Supplied material:
________________________________________

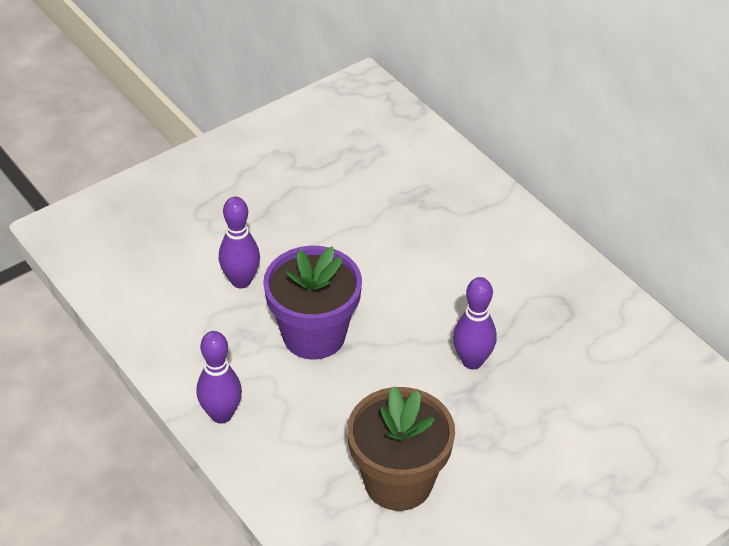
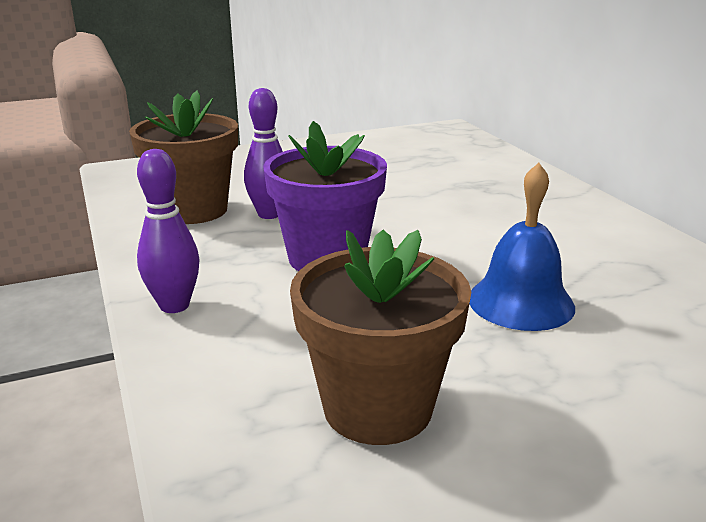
camera: 15 degrees right, 20 degrees down
(170, 286) = (193, 210): none -> brown flower pot
(472, 361) = (521, 302): purple bowling pin -> blue bell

________________________________________

Activity:
Each line from the one containing "(170, 286) = (193, 210): none" down to the last line of the material above is to be transcribed exactly, with nothing else included.

Solution for this problem:
(170, 286) = (193, 210): none -> brown flower pot
(472, 361) = (521, 302): purple bowling pin -> blue bell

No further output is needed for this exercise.